Your instructions
Your copy of the data below must be exact and must leave out all pictures.

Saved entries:
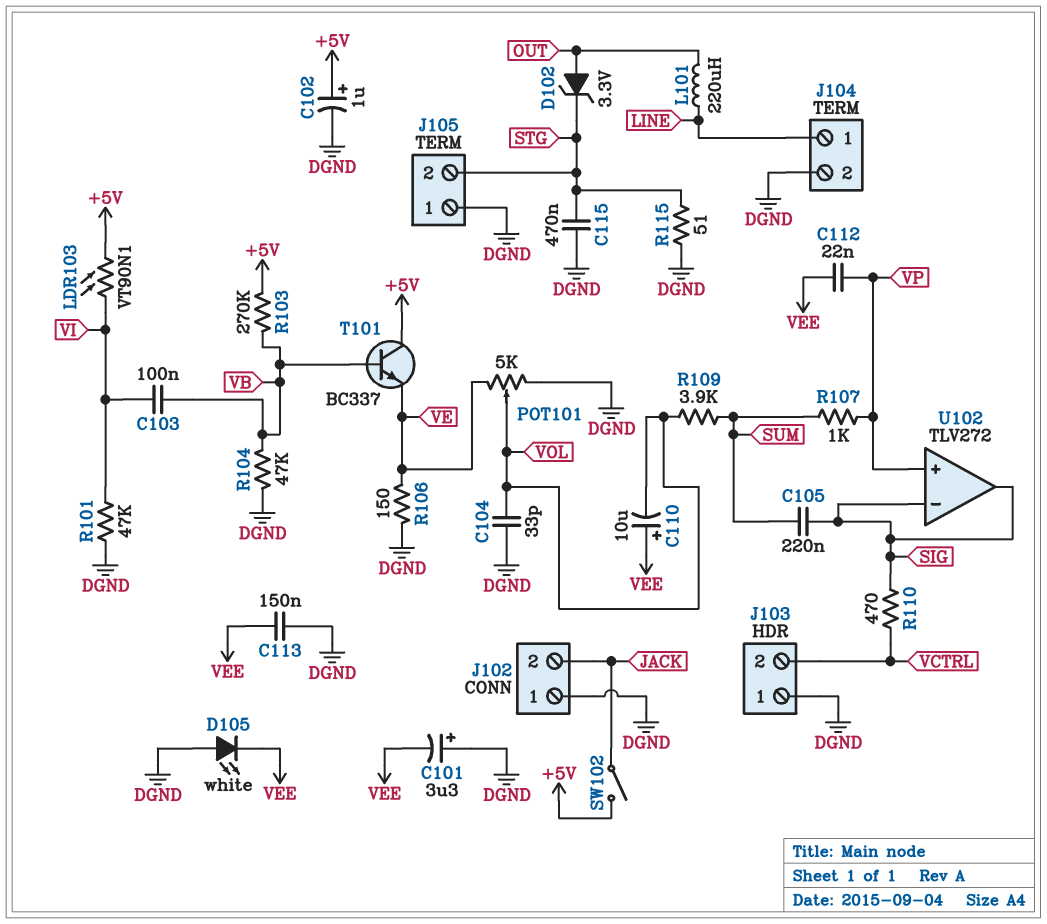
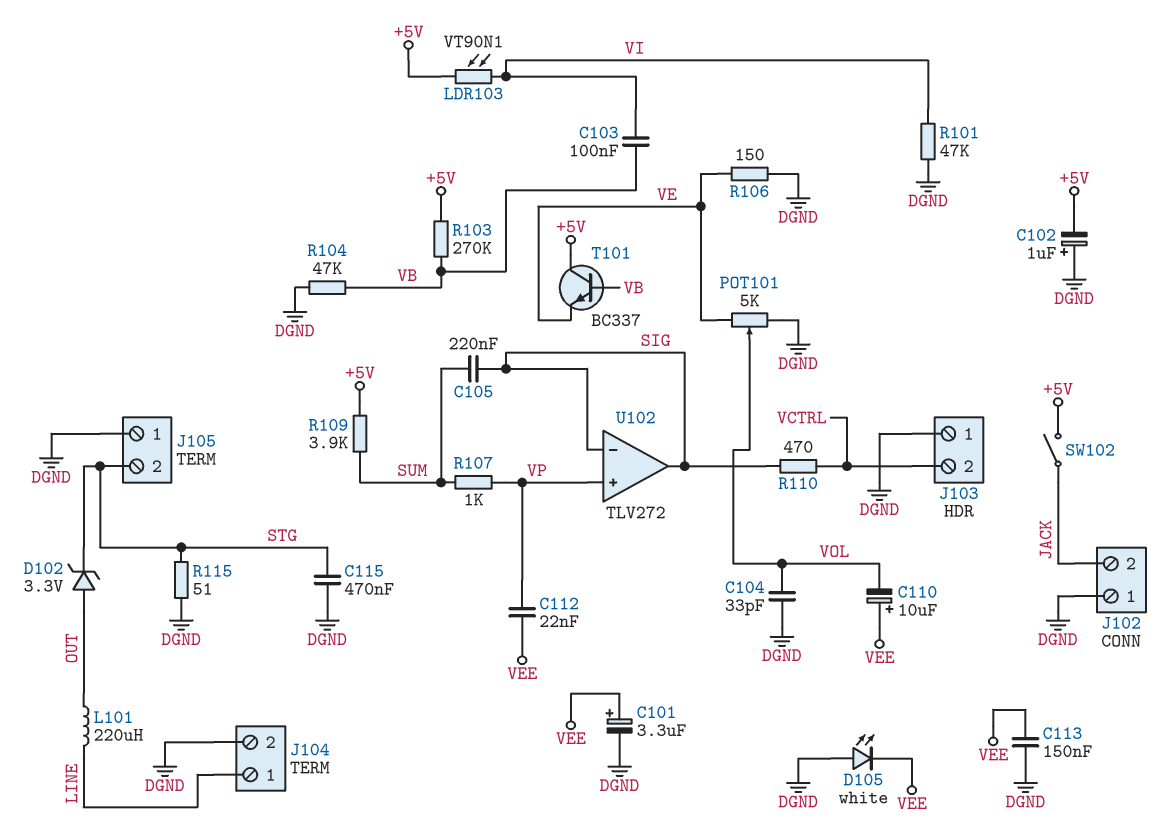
C101: 3.3uF (plus DGND, minus VEE) -> 3.3uF (plus VEE, minus DGND)
C102: 1uF (plus +5V, minus DGND) -> 1uF (plus DGND, minus +5V)
R109: 3.9k (SUM, VOL) -> 3.9k (+5V, SUM)

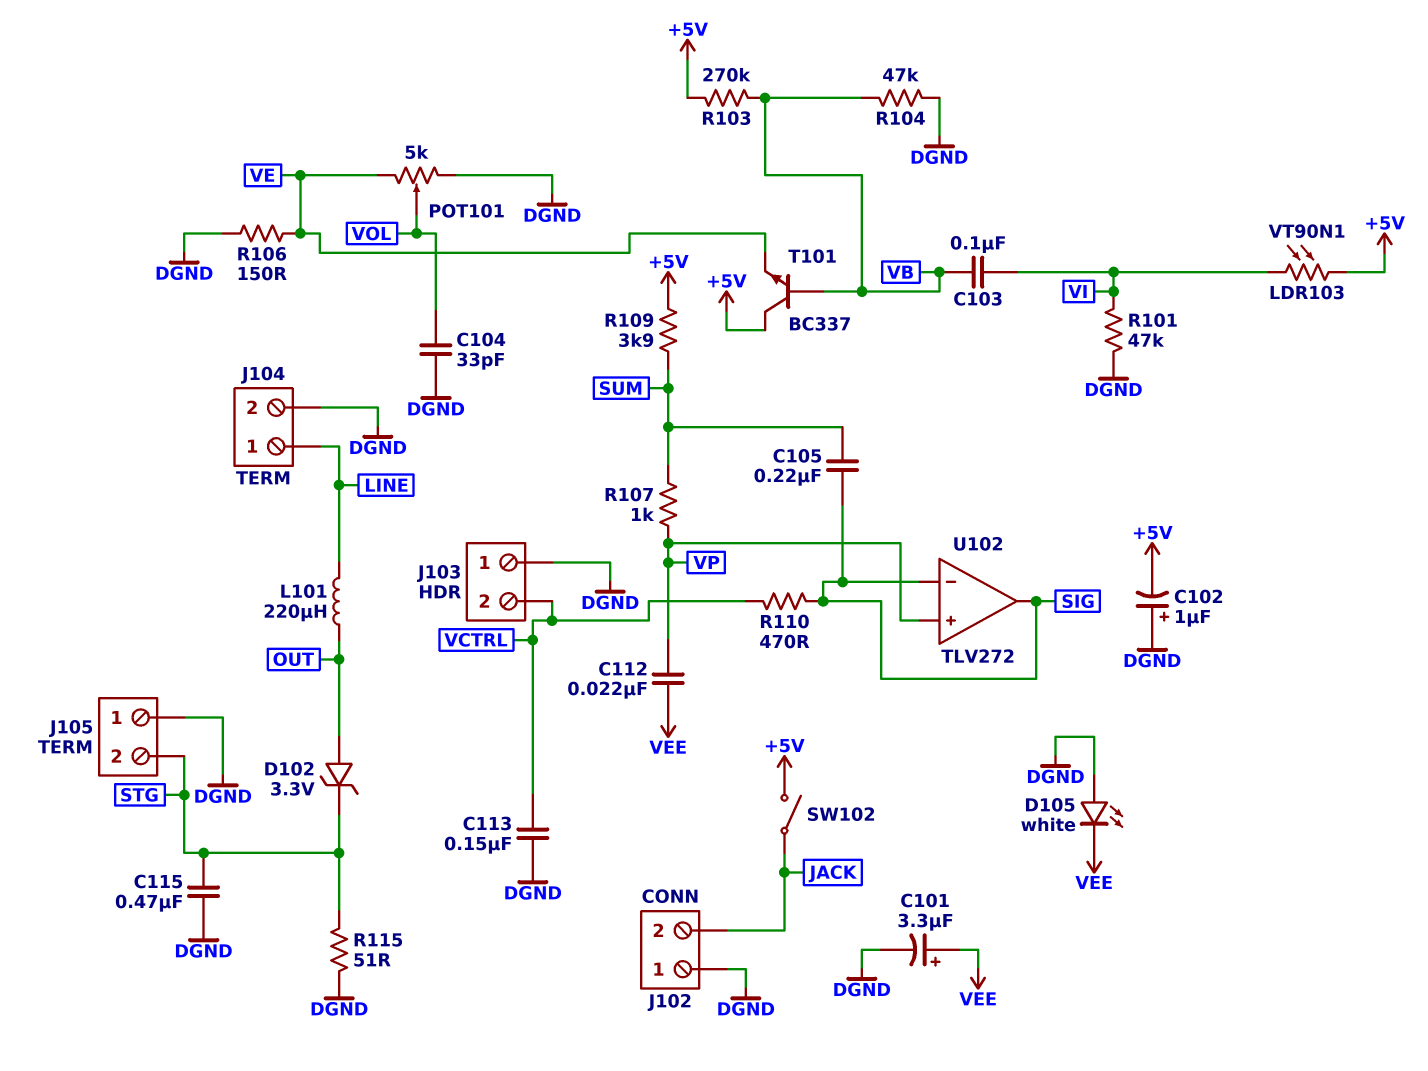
C110: 10uF (plus VEE, minus VOL) -> none
C113: 150nF (DGND, VEE) -> 150nF (DGND, VCTRL)

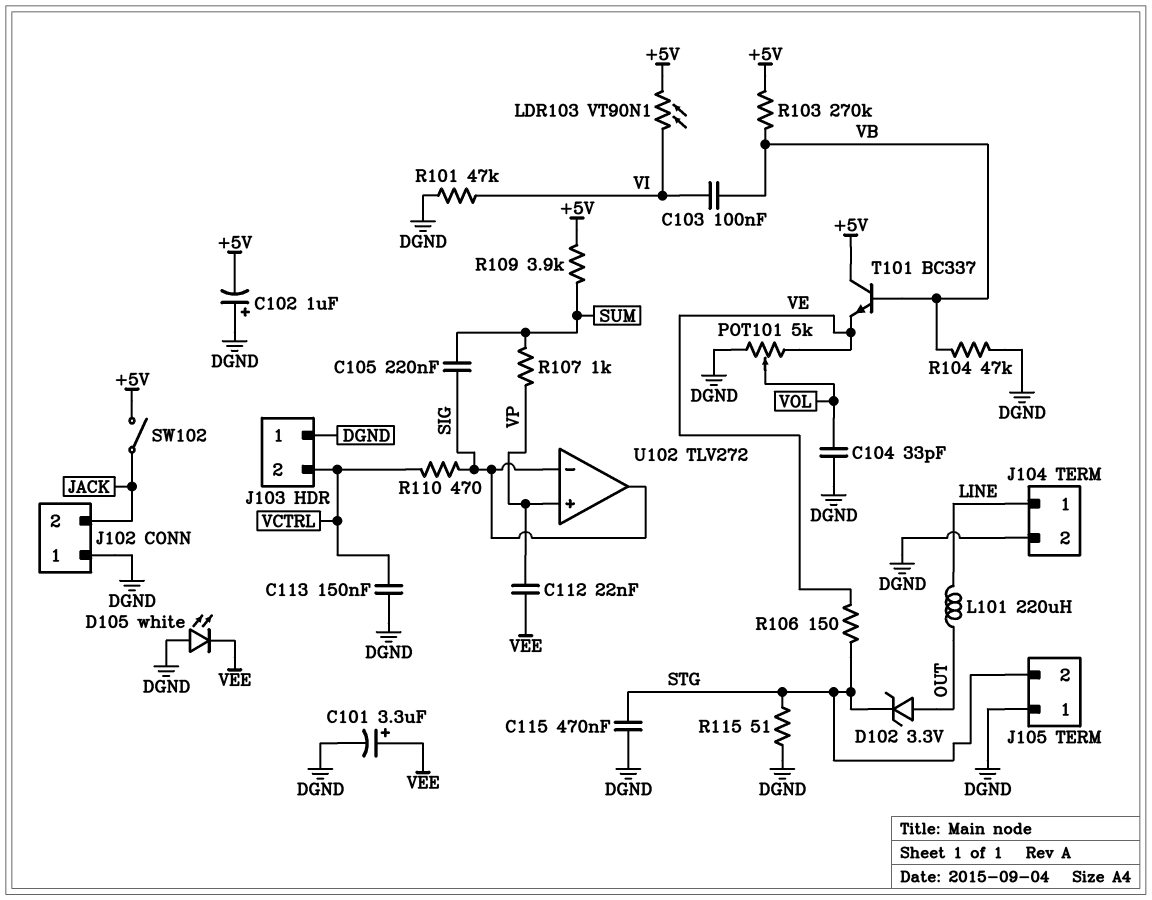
R106: 150 (DGND, VE) -> 150 (STG, VE)

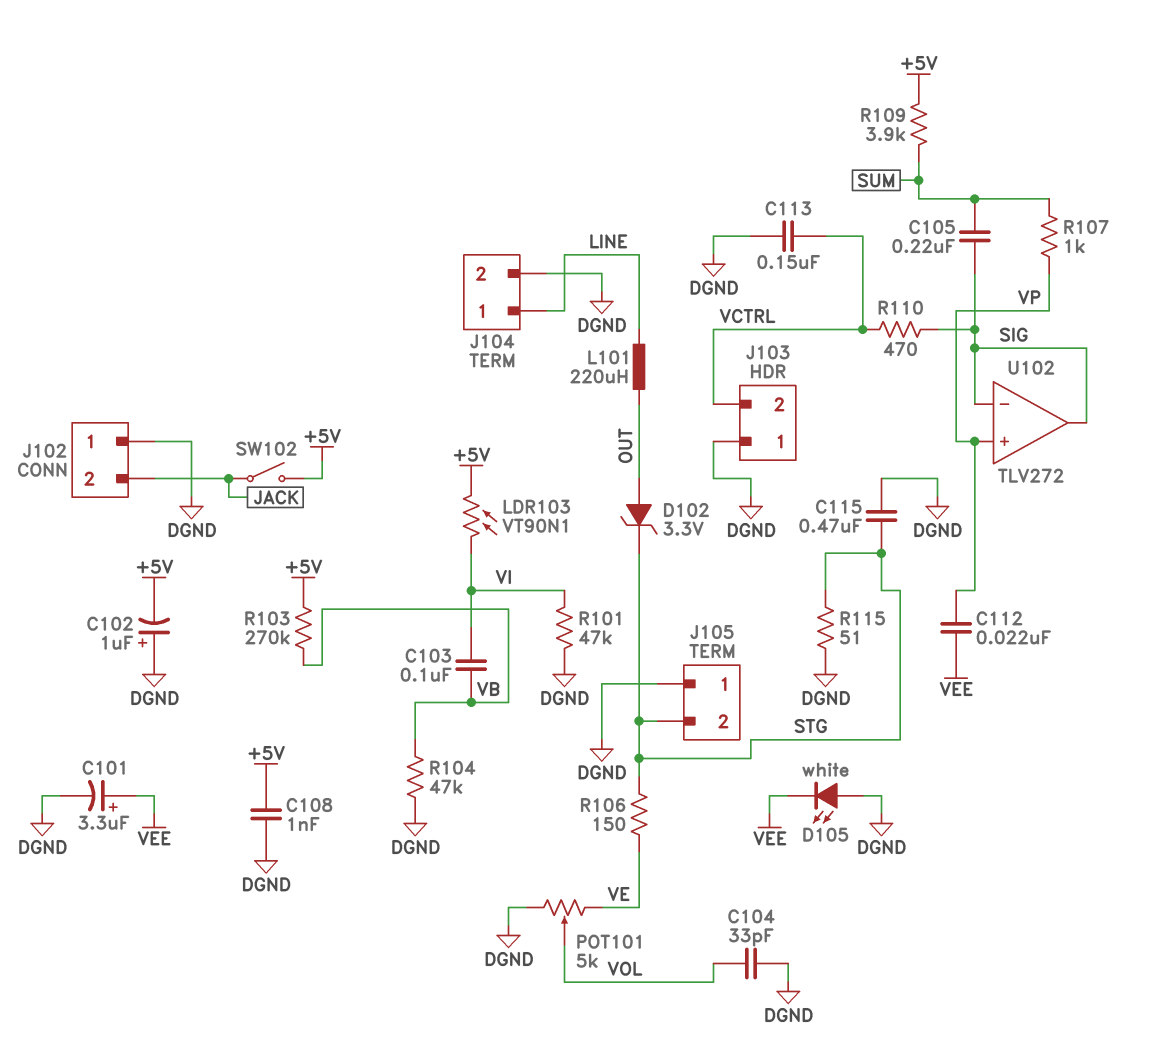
C108: none -> 1nF (+5V, DGND)
T101: NPN BC337 (B VB, C +5V, E VE) -> none

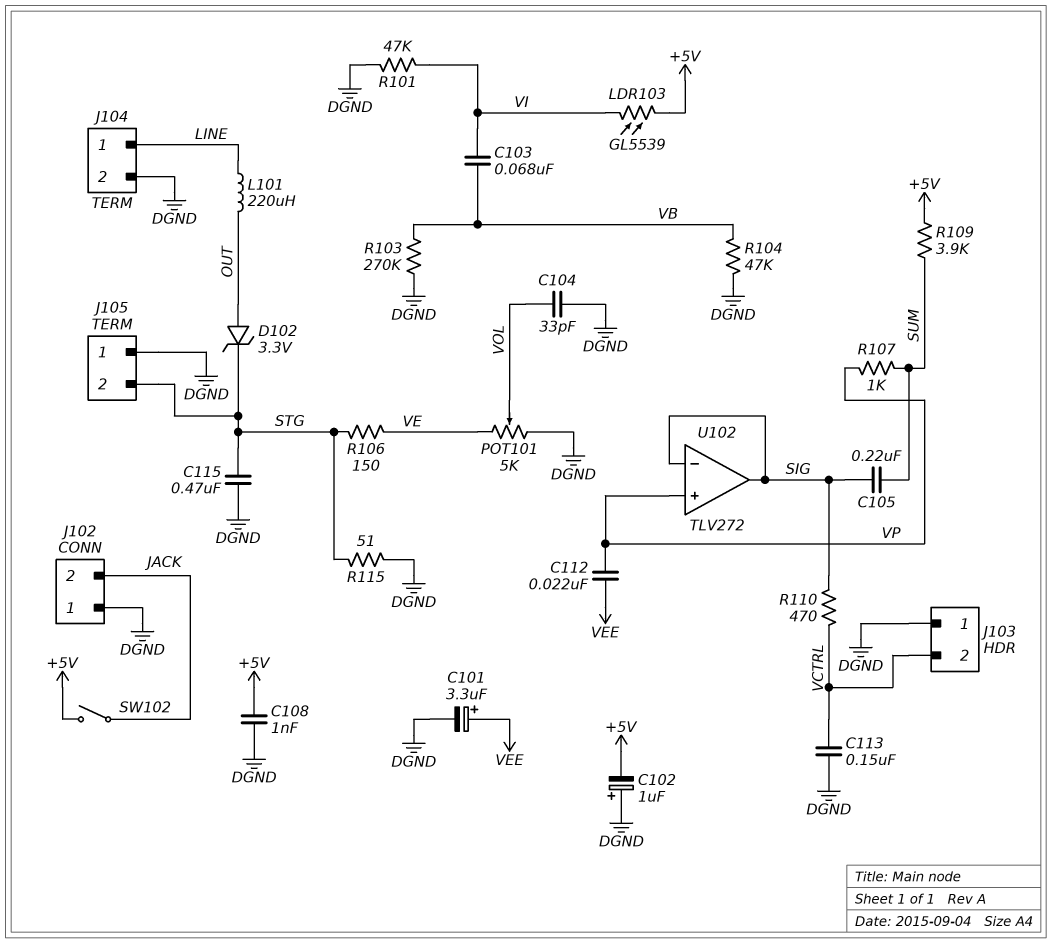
C103: 100nF (VB, VI) -> 68nF (VB, VI)
D105: LED white (A DGND, K VEE) -> none
LDR103: VT90N1 (+5V, VI) -> GL5539 (+5V, VI)
R103: 270k (+5V, VB) -> 270k (DGND, VB)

Written reply
C101: 3.3uF (plus DGND, minus VEE) -> 3.3uF (plus VEE, minus DGND)
C102: 1uF (plus +5V, minus DGND) -> 1uF (plus DGND, minus +5V)
R109: 3.9k (SUM, VOL) -> 3.9k (+5V, SUM)

C110: 10uF (plus VEE, minus VOL) -> none
C113: 150nF (DGND, VEE) -> 150nF (DGND, VCTRL)

R106: 150 (DGND, VE) -> 150 (STG, VE)

C108: none -> 1nF (+5V, DGND)
T101: NPN BC337 (B VB, C +5V, E VE) -> none

C103: 100nF (VB, VI) -> 68nF (VB, VI)
D105: LED white (A DGND, K VEE) -> none
LDR103: VT90N1 (+5V, VI) -> GL5539 (+5V, VI)
R103: 270k (+5V, VB) -> 270k (DGND, VB)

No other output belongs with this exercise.